(Image sets with object changes)

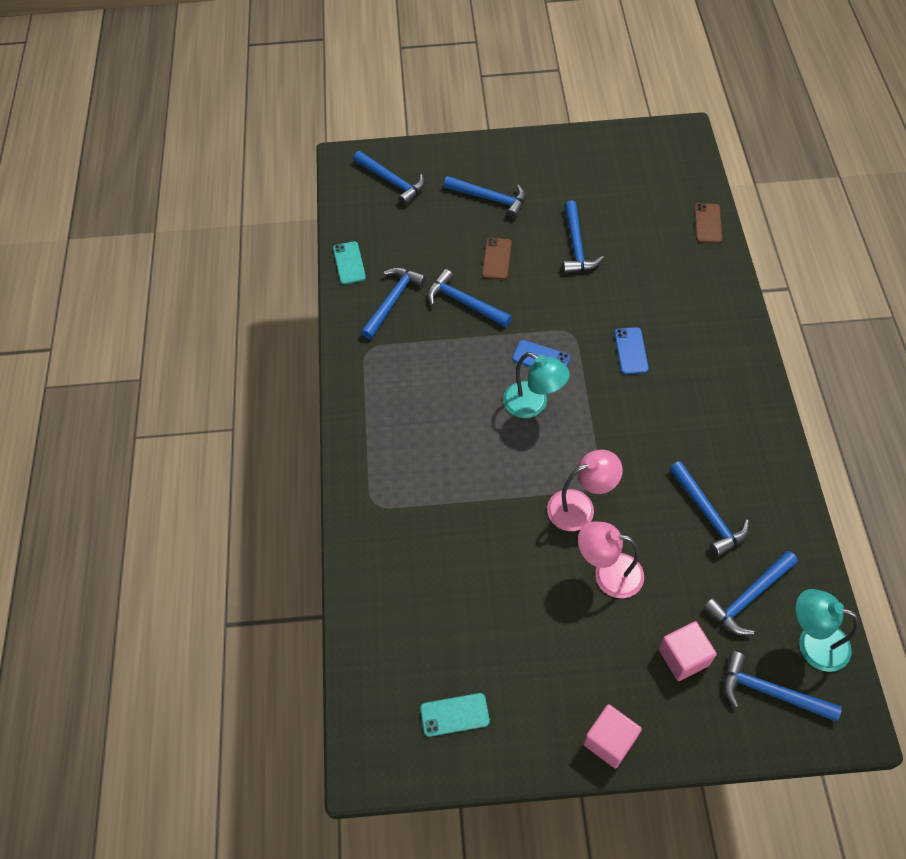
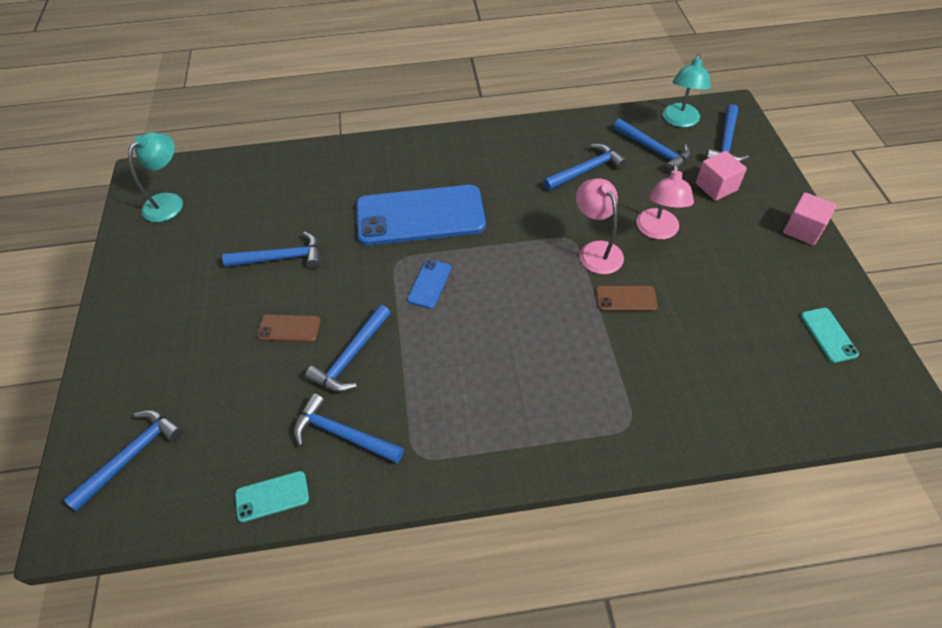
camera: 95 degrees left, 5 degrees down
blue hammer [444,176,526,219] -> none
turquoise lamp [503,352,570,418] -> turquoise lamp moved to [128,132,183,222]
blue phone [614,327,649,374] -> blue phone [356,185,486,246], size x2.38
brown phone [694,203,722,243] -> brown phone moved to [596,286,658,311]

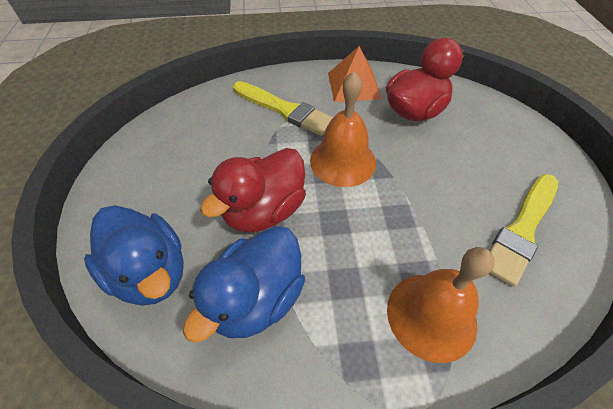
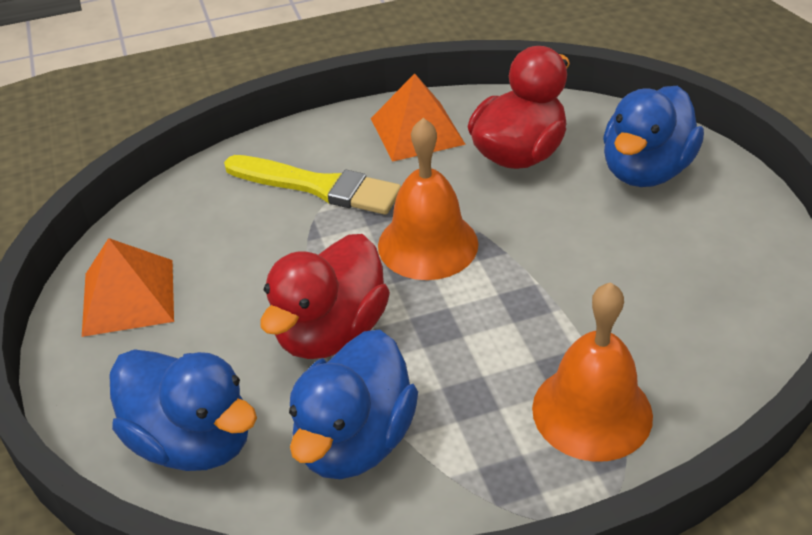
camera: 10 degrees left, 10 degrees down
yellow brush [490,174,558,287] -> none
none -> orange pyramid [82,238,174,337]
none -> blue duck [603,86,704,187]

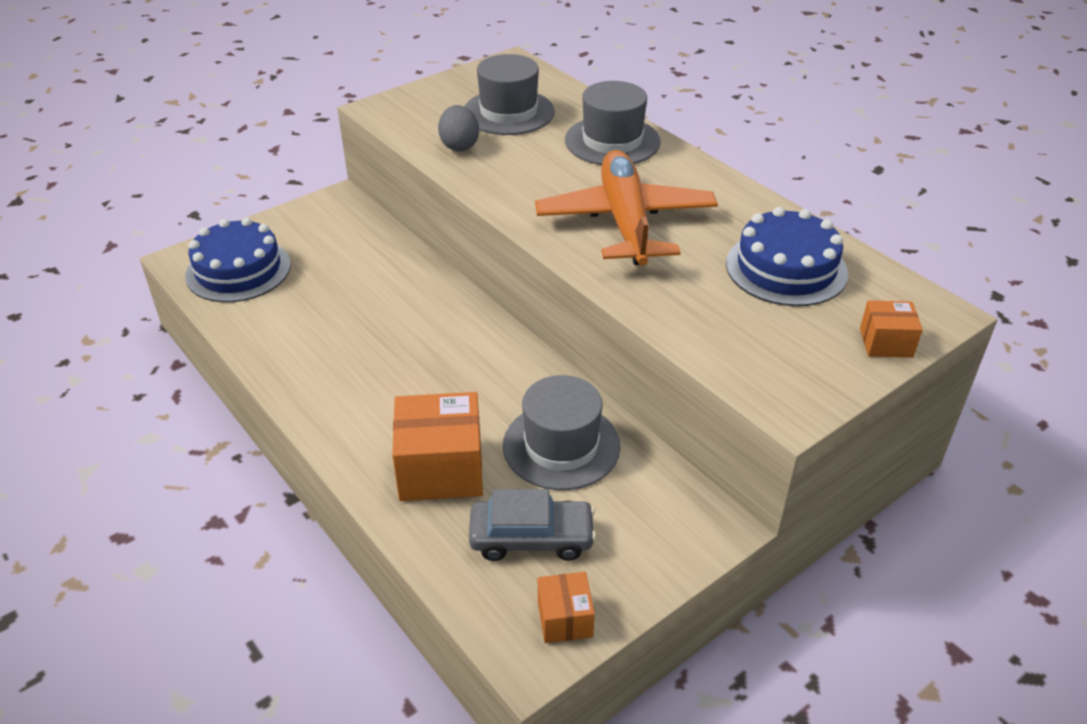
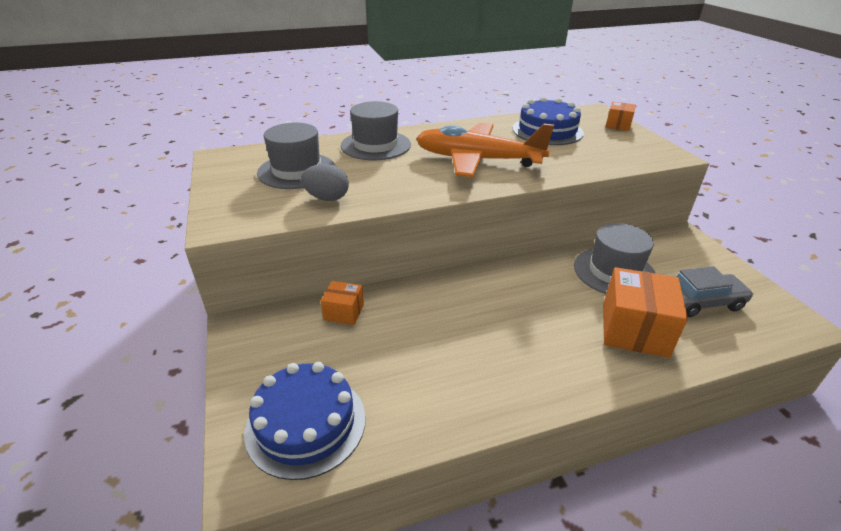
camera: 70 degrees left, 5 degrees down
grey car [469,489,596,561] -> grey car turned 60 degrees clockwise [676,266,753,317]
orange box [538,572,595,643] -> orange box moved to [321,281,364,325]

Brief:
Whenever a line in the records contains the word "camera", copy that line.

Finished exercise:
camera: 95 degrees left, 5 degrees down
camera: 10 degrees left, 10 degrees down
camera: 70 degrees left, 5 degrees down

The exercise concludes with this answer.